### YOUR OBJECTIVE
A faithful transcript of all the lines below, with no pictures, is the goal here.

### THE DATA
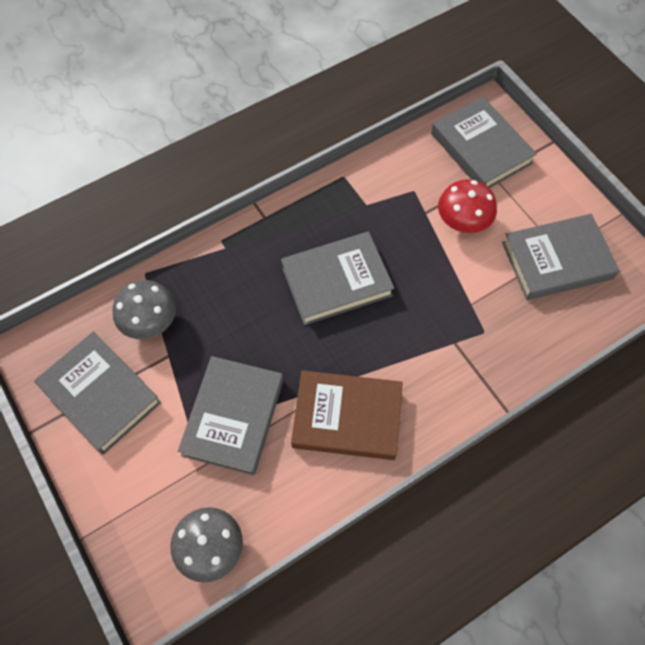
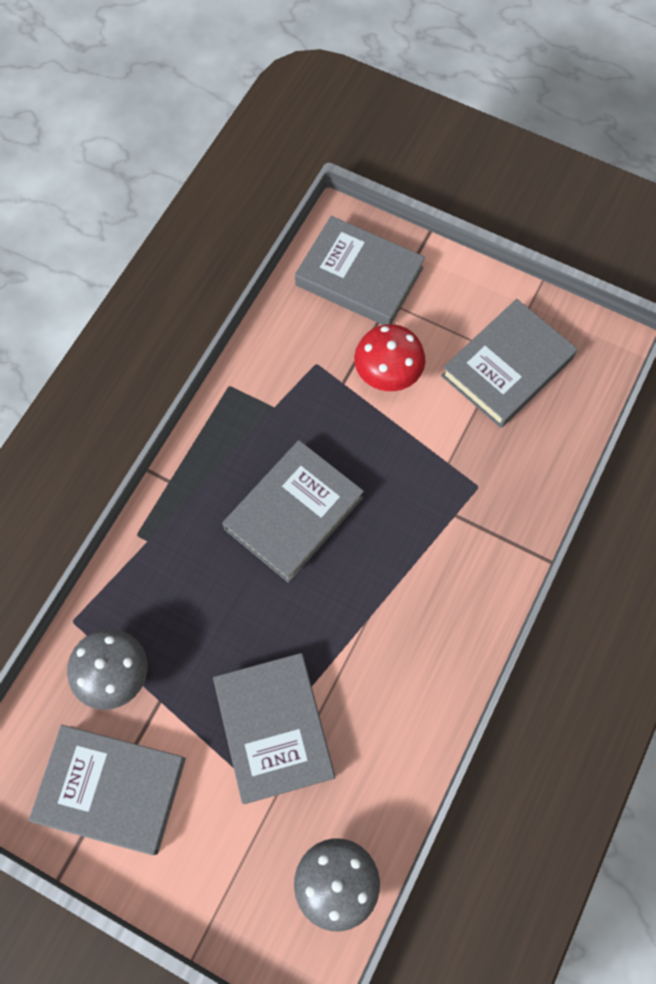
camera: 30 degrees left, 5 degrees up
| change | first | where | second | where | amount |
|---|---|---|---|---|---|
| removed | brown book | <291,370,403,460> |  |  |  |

### WRITTEN SOLUTION
camera: 30 degrees left, 5 degrees up
| change | first | where | second | where | amount |
|---|---|---|---|---|---|
| removed | brown book | <291,370,403,460> |  |  |  |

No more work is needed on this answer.